Aim of the task =>
Every record here must be copied exactly, except for the images it holds.

═════ Information given ═════

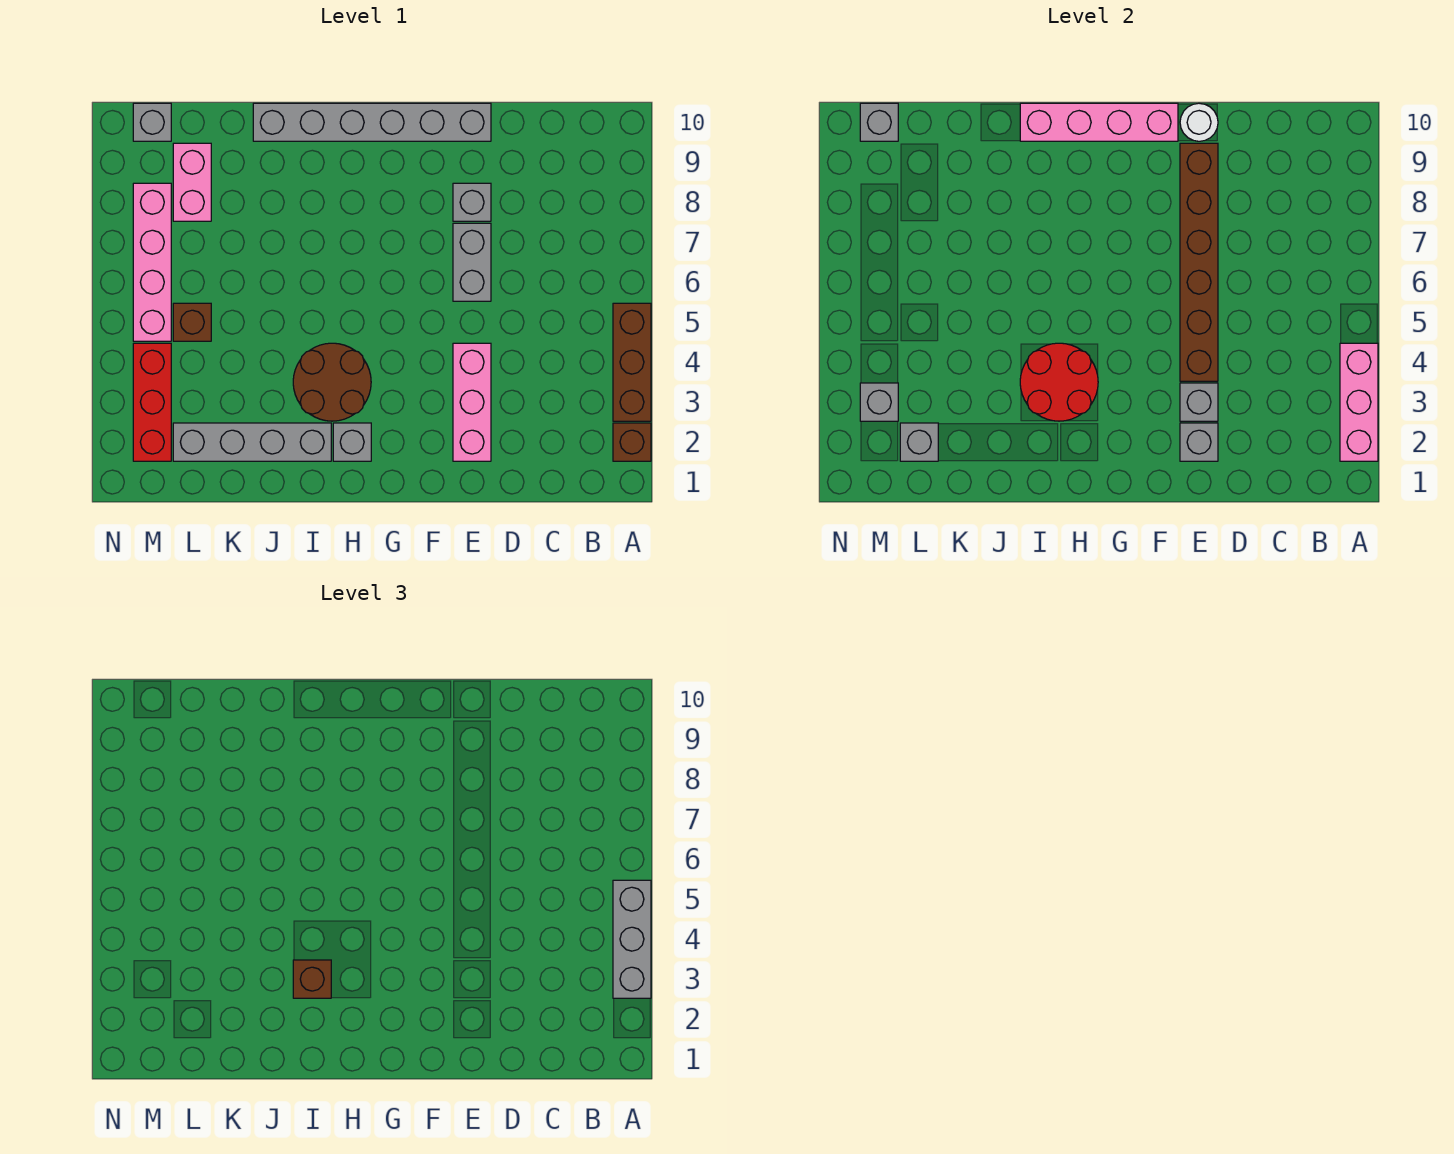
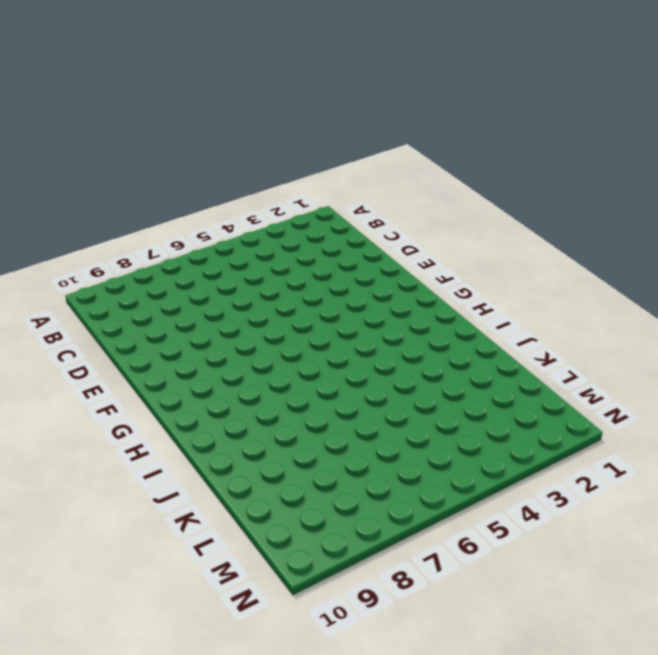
none -> brown brick A2 level 1
none -> brown brick A3:A5 level 1
none -> pink brick E2:E4 level 1

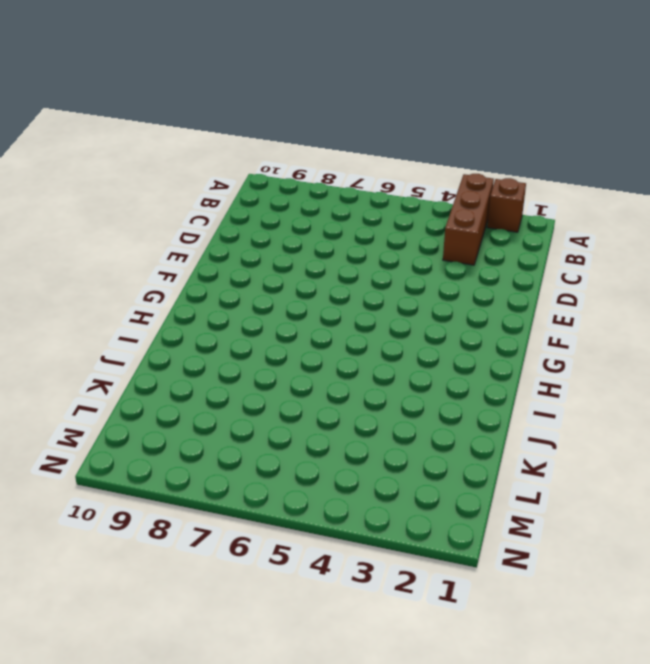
brown brick A3:C3 level 1 -> brown brick A3:A5 level 1
none -> pink brick E2:E4 level 1
none -> grey brick E6:E7 level 1
none -> grey brick E8 level 1

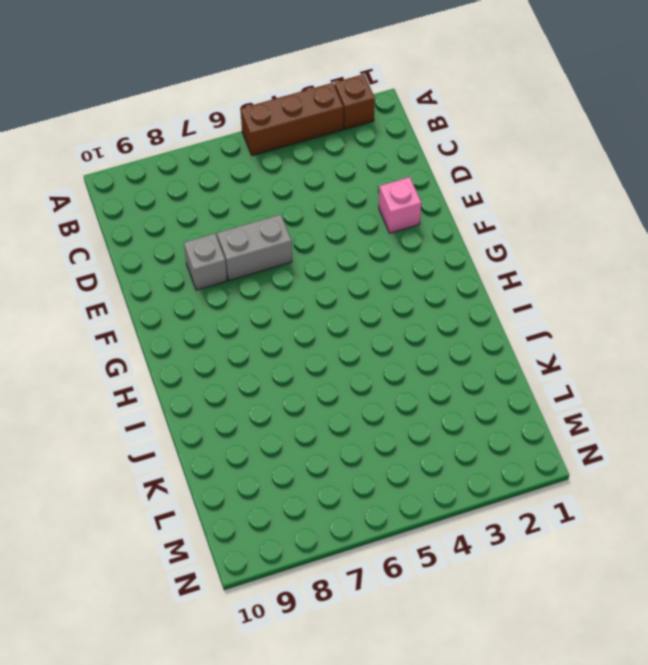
pink brick E2 level 1 -> pink brick E2:E4 level 1
none -> grey brick E10:J10 level 1
none -> grey brick H2 level 1
none -> brown round brick H3:I4 level 1

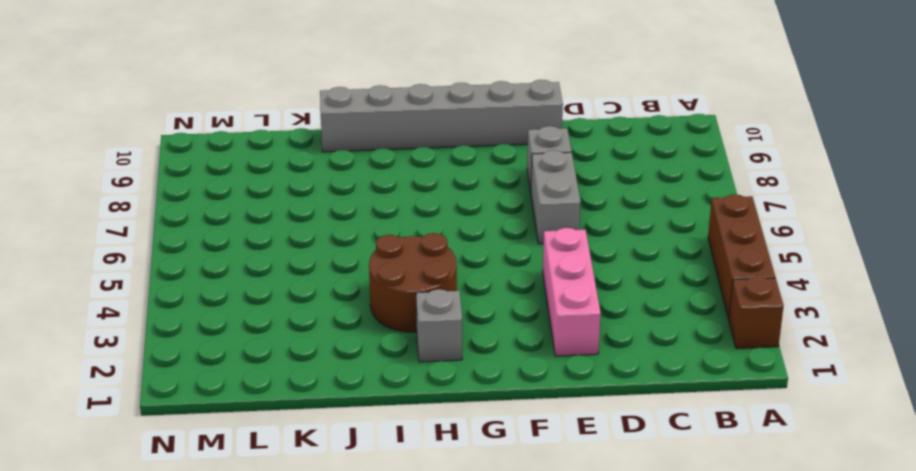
none -> grey brick I2:L2 level 1
none -> brown brick L5 level 1
none -> pink brick L8:L9 level 1

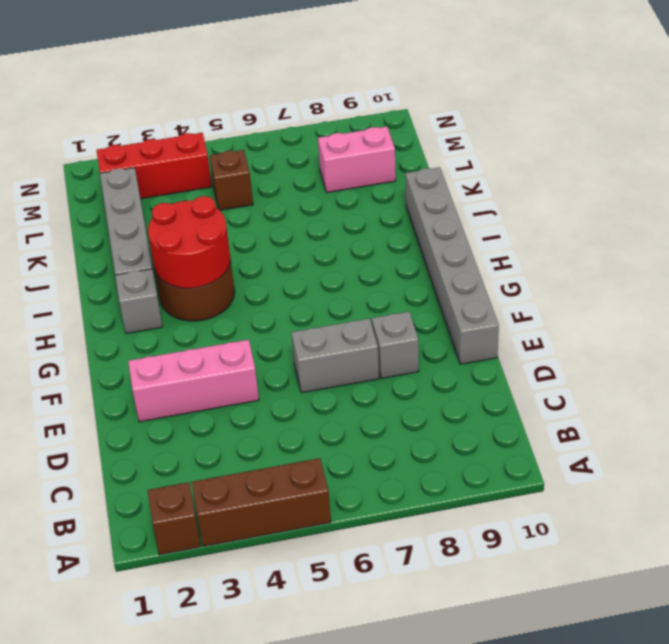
none -> pink brick M5:M8 level 1
none -> grey brick M10 level 1
none -> pink brick A2:A4 level 2

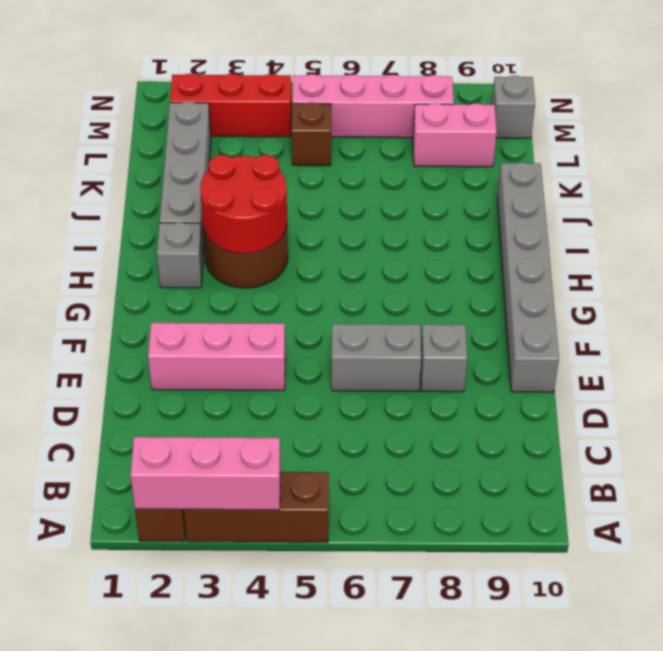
none -> grey brick E2 level 2
none -> grey brick E3 level 2
none -> brown brick E4:E9 level 2

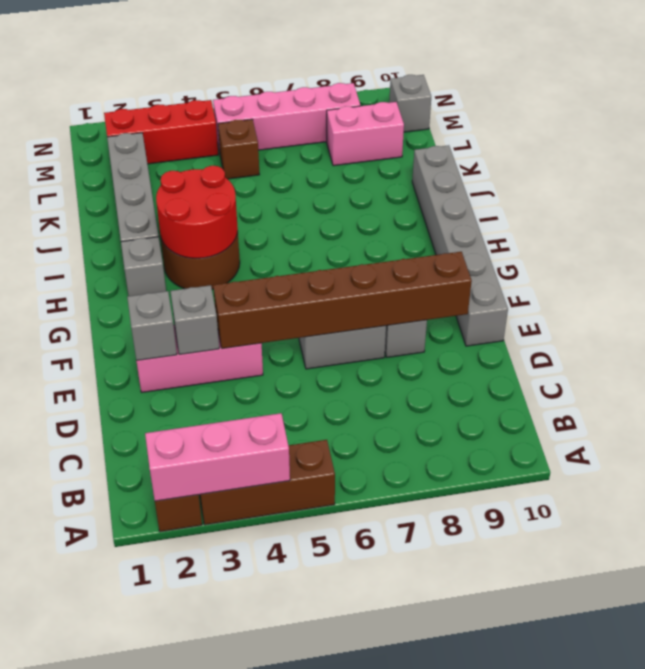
none -> white round brick E10 level 2
none -> pink brick F10:I10 level 2
none -> grey brick L2 level 2

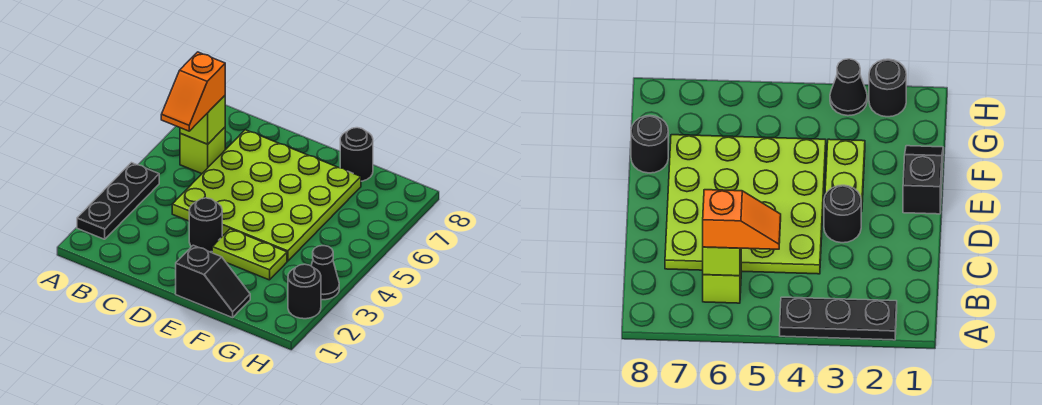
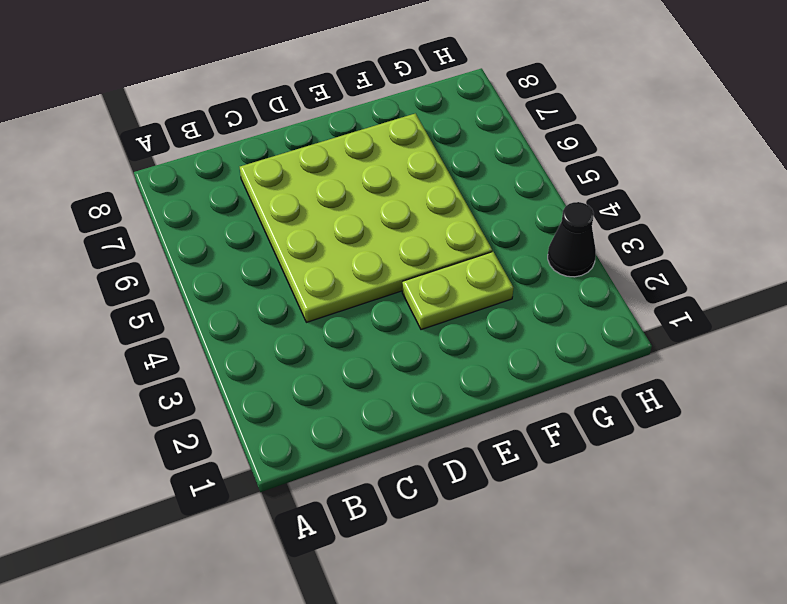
none -> black plate A2:A4 level 1
none -> lime brick B6 level 1

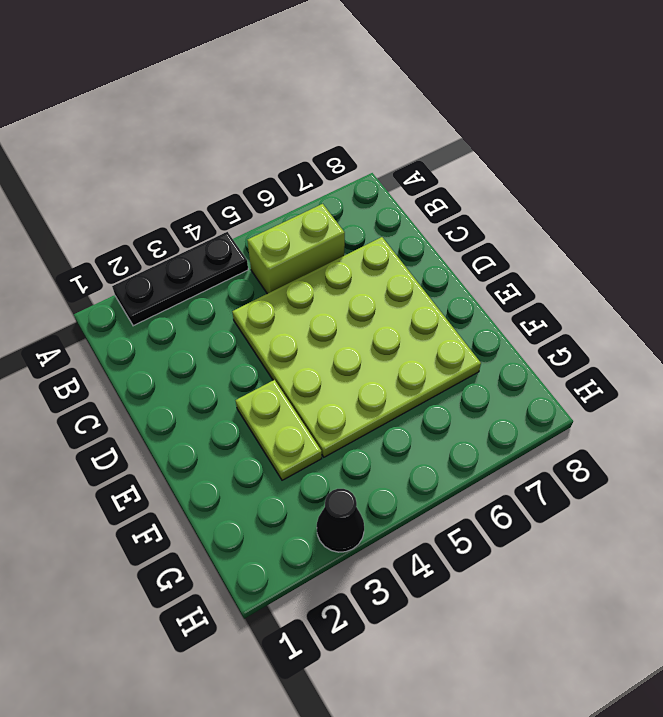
lime brick B5:B6 level 1 -> lime brick B6 level 1
none -> black round brick D3 level 1
none -> black slope E1:F1 level 1 top E

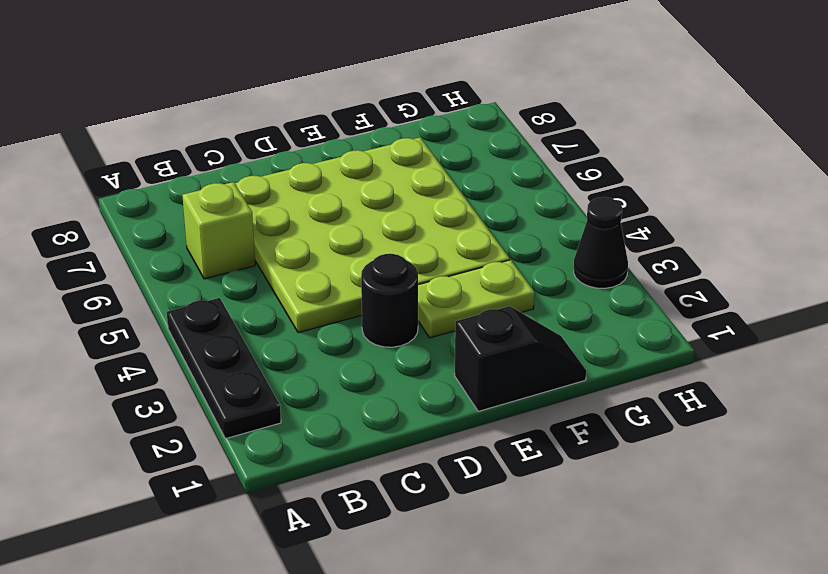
none -> black round brick F8 level 1
none -> black round brick H2 level 1

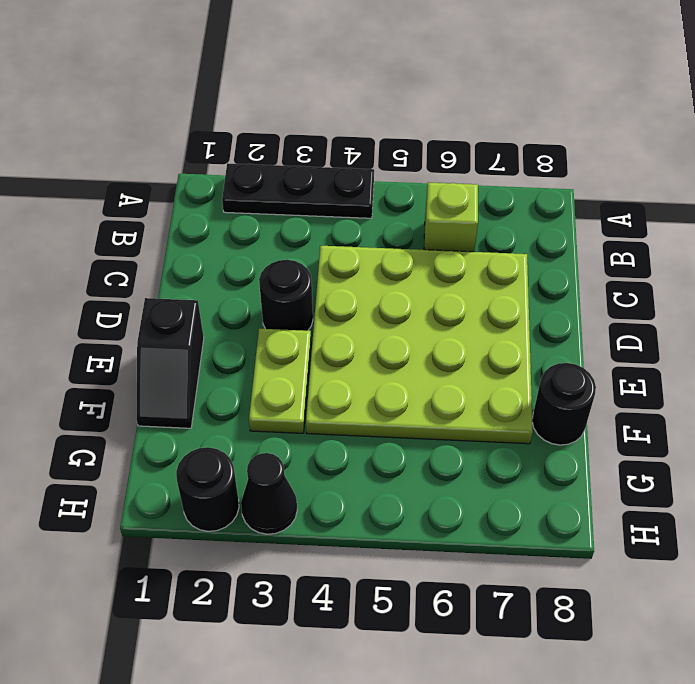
none -> lime brick B6 level 2
none -> orange slope B5:B6 level 3 top 6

═════

Your response =>
none -> brown brick A2 level 1
none -> brown brick A3:A5 level 1
none -> pink brick E2:E4 level 1

brown brick A3:C3 level 1 -> brown brick A3:A5 level 1
none -> pink brick E2:E4 level 1
none -> grey brick E6:E7 level 1
none -> grey brick E8 level 1

pink brick E2 level 1 -> pink brick E2:E4 level 1
none -> grey brick E10:J10 level 1
none -> grey brick H2 level 1
none -> brown round brick H3:I4 level 1

none -> grey brick I2:L2 level 1
none -> brown brick L5 level 1
none -> pink brick L8:L9 level 1

none -> pink brick M5:M8 level 1
none -> grey brick M10 level 1
none -> pink brick A2:A4 level 2

none -> grey brick E2 level 2
none -> grey brick E3 level 2
none -> brown brick E4:E9 level 2

none -> white round brick E10 level 2
none -> pink brick F10:I10 level 2
none -> grey brick L2 level 2

none -> black plate A2:A4 level 1
none -> lime brick B6 level 1

lime brick B5:B6 level 1 -> lime brick B6 level 1
none -> black round brick D3 level 1
none -> black slope E1:F1 level 1 top E

none -> black round brick F8 level 1
none -> black round brick H2 level 1

none -> lime brick B6 level 2
none -> orange slope B5:B6 level 3 top 6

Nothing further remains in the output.